Go over the lines below, and when one contains the word "moved", copy it.

[Object state comparisons]
+-------+
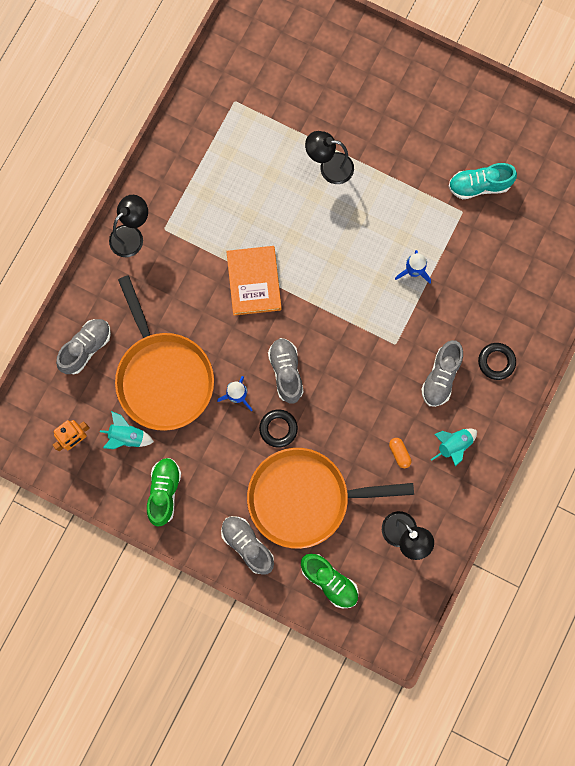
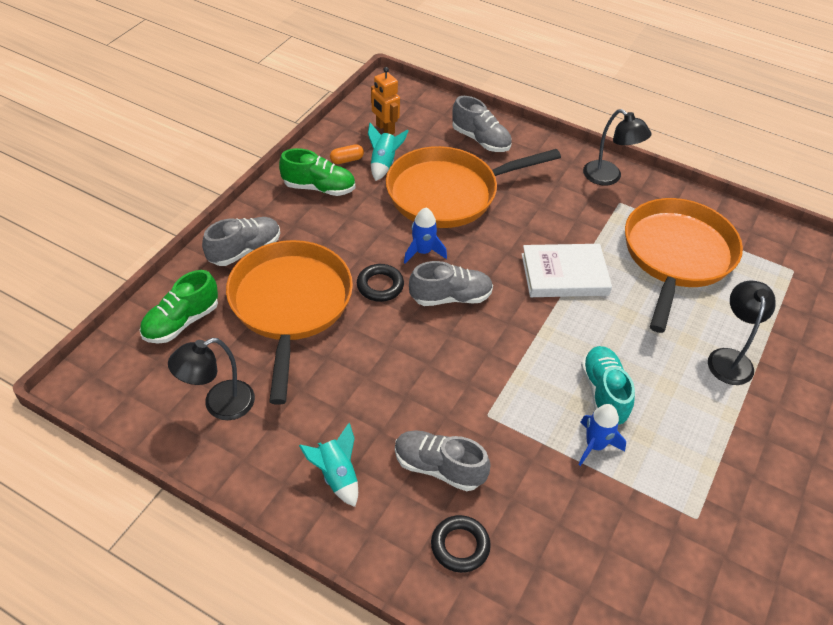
camera: 90 degrees right, 30 degrees down
orange book [226,246,281,316] -> white book [522,244,612,297]
orange capsule [389,438,411,468] -> orange capsule moved to [330,144,364,164]
turquoise shoe [448,163,517,199] -> turquoise shoe moved to [581,346,635,425]
none -> orange pan [625,198,743,333]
+-------+
RESULT FOR THIS EXERCISE:
orange capsule [389,438,411,468] -> orange capsule moved to [330,144,364,164]
turquoise shoe [448,163,517,199] -> turquoise shoe moved to [581,346,635,425]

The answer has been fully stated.